Records contained in a dataset:
------------------------------------------------------------

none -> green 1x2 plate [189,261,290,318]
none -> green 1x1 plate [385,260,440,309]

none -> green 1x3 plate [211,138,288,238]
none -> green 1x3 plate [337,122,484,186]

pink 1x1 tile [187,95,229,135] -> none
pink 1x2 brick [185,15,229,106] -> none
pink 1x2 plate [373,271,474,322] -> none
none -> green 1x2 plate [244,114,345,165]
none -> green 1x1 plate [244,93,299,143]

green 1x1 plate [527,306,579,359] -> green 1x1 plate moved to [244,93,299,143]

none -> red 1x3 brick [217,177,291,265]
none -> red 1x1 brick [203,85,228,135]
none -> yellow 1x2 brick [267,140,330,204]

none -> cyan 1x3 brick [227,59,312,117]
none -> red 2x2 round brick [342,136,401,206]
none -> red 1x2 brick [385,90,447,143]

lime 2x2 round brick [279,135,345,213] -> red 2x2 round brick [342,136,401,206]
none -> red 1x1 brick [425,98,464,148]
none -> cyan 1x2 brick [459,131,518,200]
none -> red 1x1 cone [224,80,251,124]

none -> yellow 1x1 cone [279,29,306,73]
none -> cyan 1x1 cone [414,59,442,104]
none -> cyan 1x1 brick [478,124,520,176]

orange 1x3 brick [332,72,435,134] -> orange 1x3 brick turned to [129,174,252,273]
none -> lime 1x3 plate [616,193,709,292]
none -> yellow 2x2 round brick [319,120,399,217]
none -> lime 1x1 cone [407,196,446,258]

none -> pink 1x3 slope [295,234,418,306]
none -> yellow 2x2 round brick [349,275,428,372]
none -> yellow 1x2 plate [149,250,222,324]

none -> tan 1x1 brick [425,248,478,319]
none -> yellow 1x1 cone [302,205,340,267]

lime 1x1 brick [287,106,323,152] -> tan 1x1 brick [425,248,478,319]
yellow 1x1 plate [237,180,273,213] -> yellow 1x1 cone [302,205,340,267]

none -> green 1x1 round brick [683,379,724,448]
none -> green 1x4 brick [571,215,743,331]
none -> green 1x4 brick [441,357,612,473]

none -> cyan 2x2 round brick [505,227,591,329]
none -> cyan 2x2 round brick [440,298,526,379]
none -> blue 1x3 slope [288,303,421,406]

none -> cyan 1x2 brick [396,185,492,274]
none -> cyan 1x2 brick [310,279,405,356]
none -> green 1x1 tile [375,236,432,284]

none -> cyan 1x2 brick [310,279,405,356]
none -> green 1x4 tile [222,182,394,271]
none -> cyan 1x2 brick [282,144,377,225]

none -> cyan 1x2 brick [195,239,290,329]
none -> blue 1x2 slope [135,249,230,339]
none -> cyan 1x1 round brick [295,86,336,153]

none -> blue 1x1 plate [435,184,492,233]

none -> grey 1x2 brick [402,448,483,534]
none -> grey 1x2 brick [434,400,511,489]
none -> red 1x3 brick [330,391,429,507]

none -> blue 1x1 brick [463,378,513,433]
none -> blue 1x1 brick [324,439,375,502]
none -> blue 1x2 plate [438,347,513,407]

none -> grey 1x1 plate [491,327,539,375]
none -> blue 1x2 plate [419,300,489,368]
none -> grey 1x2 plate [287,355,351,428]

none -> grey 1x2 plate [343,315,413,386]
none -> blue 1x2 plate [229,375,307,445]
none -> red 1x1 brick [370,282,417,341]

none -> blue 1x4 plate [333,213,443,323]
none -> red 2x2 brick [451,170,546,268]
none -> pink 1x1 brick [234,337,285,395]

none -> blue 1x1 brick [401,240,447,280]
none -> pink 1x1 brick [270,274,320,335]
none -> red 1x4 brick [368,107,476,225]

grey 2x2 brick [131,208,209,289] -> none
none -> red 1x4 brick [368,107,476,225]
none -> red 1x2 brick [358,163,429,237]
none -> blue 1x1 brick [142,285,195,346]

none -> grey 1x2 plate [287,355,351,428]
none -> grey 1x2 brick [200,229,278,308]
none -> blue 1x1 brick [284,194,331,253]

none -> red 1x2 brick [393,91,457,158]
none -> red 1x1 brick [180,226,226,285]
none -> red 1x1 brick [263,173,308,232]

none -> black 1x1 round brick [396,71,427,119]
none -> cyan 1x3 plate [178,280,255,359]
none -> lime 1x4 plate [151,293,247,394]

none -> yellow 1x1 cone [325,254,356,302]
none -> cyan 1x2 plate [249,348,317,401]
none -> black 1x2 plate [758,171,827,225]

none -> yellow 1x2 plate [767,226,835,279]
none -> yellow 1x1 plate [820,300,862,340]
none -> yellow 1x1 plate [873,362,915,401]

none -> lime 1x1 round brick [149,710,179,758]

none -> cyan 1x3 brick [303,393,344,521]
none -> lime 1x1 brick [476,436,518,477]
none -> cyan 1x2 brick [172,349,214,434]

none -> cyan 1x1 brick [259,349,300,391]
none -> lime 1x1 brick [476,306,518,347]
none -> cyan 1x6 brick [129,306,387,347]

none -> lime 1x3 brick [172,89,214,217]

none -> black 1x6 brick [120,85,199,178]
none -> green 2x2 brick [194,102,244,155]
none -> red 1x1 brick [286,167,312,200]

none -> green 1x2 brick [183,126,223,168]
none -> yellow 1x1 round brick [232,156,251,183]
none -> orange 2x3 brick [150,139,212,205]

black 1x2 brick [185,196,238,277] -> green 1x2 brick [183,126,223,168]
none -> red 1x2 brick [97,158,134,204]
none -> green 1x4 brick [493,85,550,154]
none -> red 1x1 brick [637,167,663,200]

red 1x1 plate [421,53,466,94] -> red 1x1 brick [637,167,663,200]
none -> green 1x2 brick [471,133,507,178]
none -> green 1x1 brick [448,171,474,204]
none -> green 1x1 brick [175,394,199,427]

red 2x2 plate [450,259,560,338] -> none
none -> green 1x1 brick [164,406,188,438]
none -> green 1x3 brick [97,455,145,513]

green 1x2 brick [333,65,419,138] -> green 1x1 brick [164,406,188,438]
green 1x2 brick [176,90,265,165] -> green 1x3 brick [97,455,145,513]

------------------------------------------------------------

• Task directions:
For this exercise, all the data must be repeated exactly.

• Exercise response:
none -> green 1x2 plate [189,261,290,318]
none -> green 1x1 plate [385,260,440,309]

none -> green 1x3 plate [211,138,288,238]
none -> green 1x3 plate [337,122,484,186]

pink 1x1 tile [187,95,229,135] -> none
pink 1x2 brick [185,15,229,106] -> none
pink 1x2 plate [373,271,474,322] -> none
none -> green 1x2 plate [244,114,345,165]
none -> green 1x1 plate [244,93,299,143]

green 1x1 plate [527,306,579,359] -> green 1x1 plate moved to [244,93,299,143]

none -> red 1x3 brick [217,177,291,265]
none -> red 1x1 brick [203,85,228,135]
none -> yellow 1x2 brick [267,140,330,204]

none -> cyan 1x3 brick [227,59,312,117]
none -> red 2x2 round brick [342,136,401,206]
none -> red 1x2 brick [385,90,447,143]

lime 2x2 round brick [279,135,345,213] -> red 2x2 round brick [342,136,401,206]
none -> red 1x1 brick [425,98,464,148]
none -> cyan 1x2 brick [459,131,518,200]
none -> red 1x1 cone [224,80,251,124]

none -> yellow 1x1 cone [279,29,306,73]
none -> cyan 1x1 cone [414,59,442,104]
none -> cyan 1x1 brick [478,124,520,176]

orange 1x3 brick [332,72,435,134] -> orange 1x3 brick turned to [129,174,252,273]
none -> lime 1x3 plate [616,193,709,292]
none -> yellow 2x2 round brick [319,120,399,217]
none -> lime 1x1 cone [407,196,446,258]

none -> pink 1x3 slope [295,234,418,306]
none -> yellow 2x2 round brick [349,275,428,372]
none -> yellow 1x2 plate [149,250,222,324]

none -> tan 1x1 brick [425,248,478,319]
none -> yellow 1x1 cone [302,205,340,267]

lime 1x1 brick [287,106,323,152] -> tan 1x1 brick [425,248,478,319]
yellow 1x1 plate [237,180,273,213] -> yellow 1x1 cone [302,205,340,267]

none -> green 1x1 round brick [683,379,724,448]
none -> green 1x4 brick [571,215,743,331]
none -> green 1x4 brick [441,357,612,473]

none -> cyan 2x2 round brick [505,227,591,329]
none -> cyan 2x2 round brick [440,298,526,379]
none -> blue 1x3 slope [288,303,421,406]

none -> cyan 1x2 brick [396,185,492,274]
none -> cyan 1x2 brick [310,279,405,356]
none -> green 1x1 tile [375,236,432,284]

none -> cyan 1x2 brick [310,279,405,356]
none -> green 1x4 tile [222,182,394,271]
none -> cyan 1x2 brick [282,144,377,225]

none -> cyan 1x2 brick [195,239,290,329]
none -> blue 1x2 slope [135,249,230,339]
none -> cyan 1x1 round brick [295,86,336,153]

none -> blue 1x1 plate [435,184,492,233]

none -> grey 1x2 brick [402,448,483,534]
none -> grey 1x2 brick [434,400,511,489]
none -> red 1x3 brick [330,391,429,507]

none -> blue 1x1 brick [463,378,513,433]
none -> blue 1x1 brick [324,439,375,502]
none -> blue 1x2 plate [438,347,513,407]

none -> grey 1x1 plate [491,327,539,375]
none -> blue 1x2 plate [419,300,489,368]
none -> grey 1x2 plate [287,355,351,428]

none -> grey 1x2 plate [343,315,413,386]
none -> blue 1x2 plate [229,375,307,445]
none -> red 1x1 brick [370,282,417,341]

none -> blue 1x4 plate [333,213,443,323]
none -> red 2x2 brick [451,170,546,268]
none -> pink 1x1 brick [234,337,285,395]

none -> blue 1x1 brick [401,240,447,280]
none -> pink 1x1 brick [270,274,320,335]
none -> red 1x4 brick [368,107,476,225]

grey 2x2 brick [131,208,209,289] -> none
none -> red 1x4 brick [368,107,476,225]
none -> red 1x2 brick [358,163,429,237]
none -> blue 1x1 brick [142,285,195,346]

none -> grey 1x2 plate [287,355,351,428]
none -> grey 1x2 brick [200,229,278,308]
none -> blue 1x1 brick [284,194,331,253]

none -> red 1x2 brick [393,91,457,158]
none -> red 1x1 brick [180,226,226,285]
none -> red 1x1 brick [263,173,308,232]

none -> black 1x1 round brick [396,71,427,119]
none -> cyan 1x3 plate [178,280,255,359]
none -> lime 1x4 plate [151,293,247,394]

none -> yellow 1x1 cone [325,254,356,302]
none -> cyan 1x2 plate [249,348,317,401]
none -> black 1x2 plate [758,171,827,225]

none -> yellow 1x2 plate [767,226,835,279]
none -> yellow 1x1 plate [820,300,862,340]
none -> yellow 1x1 plate [873,362,915,401]

none -> lime 1x1 round brick [149,710,179,758]

none -> cyan 1x3 brick [303,393,344,521]
none -> lime 1x1 brick [476,436,518,477]
none -> cyan 1x2 brick [172,349,214,434]

none -> cyan 1x1 brick [259,349,300,391]
none -> lime 1x1 brick [476,306,518,347]
none -> cyan 1x6 brick [129,306,387,347]

none -> lime 1x3 brick [172,89,214,217]

none -> black 1x6 brick [120,85,199,178]
none -> green 2x2 brick [194,102,244,155]
none -> red 1x1 brick [286,167,312,200]

none -> green 1x2 brick [183,126,223,168]
none -> yellow 1x1 round brick [232,156,251,183]
none -> orange 2x3 brick [150,139,212,205]

black 1x2 brick [185,196,238,277] -> green 1x2 brick [183,126,223,168]
none -> red 1x2 brick [97,158,134,204]
none -> green 1x4 brick [493,85,550,154]
none -> red 1x1 brick [637,167,663,200]

red 1x1 plate [421,53,466,94] -> red 1x1 brick [637,167,663,200]
none -> green 1x2 brick [471,133,507,178]
none -> green 1x1 brick [448,171,474,204]
none -> green 1x1 brick [175,394,199,427]

red 2x2 plate [450,259,560,338] -> none
none -> green 1x1 brick [164,406,188,438]
none -> green 1x3 brick [97,455,145,513]

green 1x2 brick [333,65,419,138] -> green 1x1 brick [164,406,188,438]
green 1x2 brick [176,90,265,165] -> green 1x3 brick [97,455,145,513]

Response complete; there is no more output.